TASK PROMPT - Return the lines starting at the one containing "braised (392, 575)" and ending at the one containing "center [721, 694].", copying each without any change.

________________

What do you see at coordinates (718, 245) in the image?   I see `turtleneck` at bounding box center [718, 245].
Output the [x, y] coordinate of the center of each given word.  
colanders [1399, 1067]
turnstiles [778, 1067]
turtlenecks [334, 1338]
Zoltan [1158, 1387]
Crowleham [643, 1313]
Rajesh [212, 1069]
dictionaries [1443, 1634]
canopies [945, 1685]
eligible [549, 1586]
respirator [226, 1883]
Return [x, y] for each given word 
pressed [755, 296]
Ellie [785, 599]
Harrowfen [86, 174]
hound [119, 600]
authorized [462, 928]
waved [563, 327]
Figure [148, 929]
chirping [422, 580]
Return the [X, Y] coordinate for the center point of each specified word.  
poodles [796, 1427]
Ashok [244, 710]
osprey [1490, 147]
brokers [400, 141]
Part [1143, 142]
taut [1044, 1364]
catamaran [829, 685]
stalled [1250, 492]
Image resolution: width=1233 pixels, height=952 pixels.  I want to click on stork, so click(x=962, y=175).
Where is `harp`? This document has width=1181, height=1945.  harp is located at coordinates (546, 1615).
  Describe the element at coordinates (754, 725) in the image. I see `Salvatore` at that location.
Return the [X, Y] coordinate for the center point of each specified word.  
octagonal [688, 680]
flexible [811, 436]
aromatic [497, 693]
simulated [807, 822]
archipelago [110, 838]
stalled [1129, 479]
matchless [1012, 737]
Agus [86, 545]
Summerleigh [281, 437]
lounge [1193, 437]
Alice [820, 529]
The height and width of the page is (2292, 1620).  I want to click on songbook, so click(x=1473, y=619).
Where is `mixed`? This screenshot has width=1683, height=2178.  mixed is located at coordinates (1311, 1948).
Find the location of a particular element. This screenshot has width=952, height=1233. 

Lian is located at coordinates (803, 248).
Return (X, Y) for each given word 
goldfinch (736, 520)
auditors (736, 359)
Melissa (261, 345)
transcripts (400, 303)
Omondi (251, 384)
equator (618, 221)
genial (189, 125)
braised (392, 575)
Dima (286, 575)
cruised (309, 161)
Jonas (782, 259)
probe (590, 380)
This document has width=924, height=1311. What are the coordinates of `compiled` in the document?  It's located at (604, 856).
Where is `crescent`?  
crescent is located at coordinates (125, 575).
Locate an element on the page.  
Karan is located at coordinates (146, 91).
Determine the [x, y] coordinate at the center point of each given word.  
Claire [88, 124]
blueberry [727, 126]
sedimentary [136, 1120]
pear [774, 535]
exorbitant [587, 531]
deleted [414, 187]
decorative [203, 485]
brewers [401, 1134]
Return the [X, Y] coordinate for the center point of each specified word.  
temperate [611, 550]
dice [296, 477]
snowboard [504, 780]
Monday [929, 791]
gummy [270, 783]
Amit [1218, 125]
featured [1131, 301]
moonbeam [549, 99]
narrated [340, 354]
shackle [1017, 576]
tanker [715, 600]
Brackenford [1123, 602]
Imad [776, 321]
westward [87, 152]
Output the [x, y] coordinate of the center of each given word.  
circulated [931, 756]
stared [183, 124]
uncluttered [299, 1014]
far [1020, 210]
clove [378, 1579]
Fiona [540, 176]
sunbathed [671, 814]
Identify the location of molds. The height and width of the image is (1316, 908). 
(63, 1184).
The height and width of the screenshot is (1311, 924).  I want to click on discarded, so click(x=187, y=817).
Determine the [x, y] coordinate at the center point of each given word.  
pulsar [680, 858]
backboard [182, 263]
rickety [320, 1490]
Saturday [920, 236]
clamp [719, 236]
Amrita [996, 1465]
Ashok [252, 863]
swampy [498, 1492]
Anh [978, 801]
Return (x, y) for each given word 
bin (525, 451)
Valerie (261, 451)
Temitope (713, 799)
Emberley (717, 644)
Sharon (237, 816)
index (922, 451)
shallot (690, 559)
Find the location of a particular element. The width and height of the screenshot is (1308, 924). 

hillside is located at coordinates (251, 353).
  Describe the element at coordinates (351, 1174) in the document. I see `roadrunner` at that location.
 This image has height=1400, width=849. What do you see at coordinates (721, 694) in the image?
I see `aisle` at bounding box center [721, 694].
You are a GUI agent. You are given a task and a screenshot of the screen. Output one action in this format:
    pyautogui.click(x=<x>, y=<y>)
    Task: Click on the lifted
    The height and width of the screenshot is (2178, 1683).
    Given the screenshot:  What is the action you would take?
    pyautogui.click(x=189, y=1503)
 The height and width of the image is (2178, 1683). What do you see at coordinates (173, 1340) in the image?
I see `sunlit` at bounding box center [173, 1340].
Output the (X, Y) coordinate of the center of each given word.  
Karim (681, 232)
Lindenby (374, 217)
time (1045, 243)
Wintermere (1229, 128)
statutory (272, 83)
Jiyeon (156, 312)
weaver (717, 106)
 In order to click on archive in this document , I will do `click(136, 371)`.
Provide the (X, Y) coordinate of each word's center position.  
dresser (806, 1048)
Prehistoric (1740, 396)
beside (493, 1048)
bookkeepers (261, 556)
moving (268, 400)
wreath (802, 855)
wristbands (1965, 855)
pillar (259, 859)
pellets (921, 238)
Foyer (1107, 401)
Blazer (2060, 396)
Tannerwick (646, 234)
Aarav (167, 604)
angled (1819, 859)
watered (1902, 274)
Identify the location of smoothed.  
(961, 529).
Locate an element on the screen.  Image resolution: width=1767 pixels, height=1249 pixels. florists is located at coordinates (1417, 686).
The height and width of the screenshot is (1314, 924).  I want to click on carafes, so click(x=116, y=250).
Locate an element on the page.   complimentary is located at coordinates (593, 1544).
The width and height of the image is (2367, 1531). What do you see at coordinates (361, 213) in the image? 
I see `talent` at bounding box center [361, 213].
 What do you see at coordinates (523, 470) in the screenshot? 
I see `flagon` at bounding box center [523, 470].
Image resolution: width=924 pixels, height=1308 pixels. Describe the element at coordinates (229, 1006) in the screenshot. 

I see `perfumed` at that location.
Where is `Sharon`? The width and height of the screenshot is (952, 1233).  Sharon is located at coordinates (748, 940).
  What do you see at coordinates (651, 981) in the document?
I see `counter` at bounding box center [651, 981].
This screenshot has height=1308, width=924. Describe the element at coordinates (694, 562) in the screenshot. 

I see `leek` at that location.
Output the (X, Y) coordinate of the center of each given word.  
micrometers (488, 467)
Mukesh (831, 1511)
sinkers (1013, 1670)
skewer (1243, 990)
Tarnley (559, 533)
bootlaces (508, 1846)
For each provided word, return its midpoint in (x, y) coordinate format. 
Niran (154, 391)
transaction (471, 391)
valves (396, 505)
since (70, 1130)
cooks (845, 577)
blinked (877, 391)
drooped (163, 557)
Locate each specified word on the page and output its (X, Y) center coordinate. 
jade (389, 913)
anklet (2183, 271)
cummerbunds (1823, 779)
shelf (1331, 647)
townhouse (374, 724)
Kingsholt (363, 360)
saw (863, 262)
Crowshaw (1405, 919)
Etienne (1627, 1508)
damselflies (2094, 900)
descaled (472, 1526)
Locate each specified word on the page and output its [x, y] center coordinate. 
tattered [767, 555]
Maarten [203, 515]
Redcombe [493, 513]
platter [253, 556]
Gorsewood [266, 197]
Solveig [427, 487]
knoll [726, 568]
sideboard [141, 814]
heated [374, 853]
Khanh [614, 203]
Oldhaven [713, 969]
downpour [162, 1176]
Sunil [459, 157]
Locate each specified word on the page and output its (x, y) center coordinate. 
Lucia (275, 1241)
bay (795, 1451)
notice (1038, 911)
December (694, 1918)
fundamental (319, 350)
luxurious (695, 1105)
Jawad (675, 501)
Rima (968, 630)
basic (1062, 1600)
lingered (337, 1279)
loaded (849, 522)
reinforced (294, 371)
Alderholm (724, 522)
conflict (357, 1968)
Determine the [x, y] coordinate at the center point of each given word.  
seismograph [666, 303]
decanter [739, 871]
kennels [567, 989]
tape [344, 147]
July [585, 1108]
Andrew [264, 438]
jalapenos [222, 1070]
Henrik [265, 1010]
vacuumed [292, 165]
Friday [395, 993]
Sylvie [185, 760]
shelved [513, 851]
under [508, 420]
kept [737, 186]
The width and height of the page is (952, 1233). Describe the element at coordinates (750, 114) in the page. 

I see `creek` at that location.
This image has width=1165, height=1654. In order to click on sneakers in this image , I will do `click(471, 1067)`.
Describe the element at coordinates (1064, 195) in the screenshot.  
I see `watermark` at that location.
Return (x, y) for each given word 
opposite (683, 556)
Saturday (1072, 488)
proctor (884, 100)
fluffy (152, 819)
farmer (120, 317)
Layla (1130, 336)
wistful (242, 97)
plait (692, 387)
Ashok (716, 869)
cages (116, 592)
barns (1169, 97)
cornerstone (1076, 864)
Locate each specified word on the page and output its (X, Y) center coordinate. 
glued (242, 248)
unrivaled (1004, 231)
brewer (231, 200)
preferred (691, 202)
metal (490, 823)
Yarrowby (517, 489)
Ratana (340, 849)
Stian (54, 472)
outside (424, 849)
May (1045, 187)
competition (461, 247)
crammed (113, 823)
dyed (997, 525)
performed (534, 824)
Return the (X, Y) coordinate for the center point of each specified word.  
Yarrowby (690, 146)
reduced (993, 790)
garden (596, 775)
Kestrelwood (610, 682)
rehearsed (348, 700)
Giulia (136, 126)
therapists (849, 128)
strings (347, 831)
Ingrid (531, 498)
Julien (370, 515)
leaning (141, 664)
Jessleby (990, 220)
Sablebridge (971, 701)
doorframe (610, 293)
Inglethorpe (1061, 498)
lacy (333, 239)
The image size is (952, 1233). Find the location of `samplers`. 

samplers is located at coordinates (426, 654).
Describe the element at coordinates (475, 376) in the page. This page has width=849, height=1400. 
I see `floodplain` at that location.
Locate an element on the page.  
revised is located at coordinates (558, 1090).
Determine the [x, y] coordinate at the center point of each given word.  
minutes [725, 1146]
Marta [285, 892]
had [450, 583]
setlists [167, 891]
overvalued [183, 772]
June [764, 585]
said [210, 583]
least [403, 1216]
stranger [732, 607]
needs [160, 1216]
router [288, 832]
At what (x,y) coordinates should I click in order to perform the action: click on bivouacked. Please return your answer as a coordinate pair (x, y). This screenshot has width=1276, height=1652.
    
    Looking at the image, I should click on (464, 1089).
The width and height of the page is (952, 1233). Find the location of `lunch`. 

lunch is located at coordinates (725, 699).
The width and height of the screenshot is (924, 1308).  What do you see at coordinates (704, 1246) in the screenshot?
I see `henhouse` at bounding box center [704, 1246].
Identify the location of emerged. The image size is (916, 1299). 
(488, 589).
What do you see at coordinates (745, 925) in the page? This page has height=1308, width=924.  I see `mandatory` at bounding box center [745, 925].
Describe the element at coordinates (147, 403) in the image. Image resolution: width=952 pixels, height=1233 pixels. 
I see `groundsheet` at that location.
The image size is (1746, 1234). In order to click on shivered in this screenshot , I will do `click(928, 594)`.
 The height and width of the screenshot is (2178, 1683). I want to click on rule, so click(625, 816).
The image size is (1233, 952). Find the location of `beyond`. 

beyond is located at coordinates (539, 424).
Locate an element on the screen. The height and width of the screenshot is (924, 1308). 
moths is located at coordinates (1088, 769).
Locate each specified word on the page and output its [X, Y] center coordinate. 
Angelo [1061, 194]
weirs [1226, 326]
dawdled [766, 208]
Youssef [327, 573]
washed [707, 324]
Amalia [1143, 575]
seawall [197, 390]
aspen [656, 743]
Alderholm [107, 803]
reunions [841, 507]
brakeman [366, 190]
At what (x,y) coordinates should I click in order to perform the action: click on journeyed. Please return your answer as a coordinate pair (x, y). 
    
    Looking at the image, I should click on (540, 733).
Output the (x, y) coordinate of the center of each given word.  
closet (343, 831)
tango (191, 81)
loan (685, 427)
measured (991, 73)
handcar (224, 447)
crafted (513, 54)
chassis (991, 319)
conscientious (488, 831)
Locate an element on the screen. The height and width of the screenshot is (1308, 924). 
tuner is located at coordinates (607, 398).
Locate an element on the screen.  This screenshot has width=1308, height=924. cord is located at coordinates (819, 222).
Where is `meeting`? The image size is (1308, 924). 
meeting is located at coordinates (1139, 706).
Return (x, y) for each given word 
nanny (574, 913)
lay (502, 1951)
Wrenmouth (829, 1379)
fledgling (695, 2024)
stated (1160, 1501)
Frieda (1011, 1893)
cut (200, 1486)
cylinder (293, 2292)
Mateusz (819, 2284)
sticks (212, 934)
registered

________________

SOLVED EXERCISE -
braised (392, 575)
Dima (286, 575)
cruised (309, 161)
Jonas (782, 259)
probe (590, 380)
This document has width=924, height=1311. What are the coordinates of `compiled` in the document?  It's located at (604, 856).
Where is `crescent`?  
crescent is located at coordinates (125, 575).
Locate an element on the page.  
Karan is located at coordinates (146, 91).
Determine the [x, y] coordinate at the center point of each given word.  
Claire [88, 124]
blueberry [727, 126]
sedimentary [136, 1120]
pear [774, 535]
exorbitant [587, 531]
deleted [414, 187]
decorative [203, 485]
brewers [401, 1134]
Return the [X, Y] coordinate for the center point of each specified word.  
temperate [611, 550]
dice [296, 477]
snowboard [504, 780]
Monday [929, 791]
gummy [270, 783]
Amit [1218, 125]
featured [1131, 301]
moonbeam [549, 99]
narrated [340, 354]
shackle [1017, 576]
tanker [715, 600]
Brackenford [1123, 602]
Imad [776, 321]
westward [87, 152]
Output the [x, y] coordinate of the center of each given word.  
circulated [931, 756]
stared [183, 124]
uncluttered [299, 1014]
far [1020, 210]
clove [378, 1579]
Fiona [540, 176]
sunbathed [671, 814]
Identify the location of molds. The height and width of the image is (1316, 908). 
(63, 1184).
The height and width of the screenshot is (1311, 924).  I want to click on discarded, so click(x=187, y=817).
Determine the [x, y] coordinate at the center point of each given word.  
pulsar [680, 858]
backboard [182, 263]
rickety [320, 1490]
Saturday [920, 236]
clamp [719, 236]
Amrita [996, 1465]
Ashok [252, 863]
swampy [498, 1492]
Anh [978, 801]
Return (x, y) for each given word 
bin (525, 451)
Valerie (261, 451)
Temitope (713, 799)
Emberley (717, 644)
Sharon (237, 816)
index (922, 451)
shallot (690, 559)
Find the location of a particular element. The width and height of the screenshot is (1308, 924). 

hillside is located at coordinates (251, 353).
  Describe the element at coordinates (351, 1174) in the document. I see `roadrunner` at that location.
 This image has height=1400, width=849. What do you see at coordinates (721, 694) in the image?
I see `aisle` at bounding box center [721, 694].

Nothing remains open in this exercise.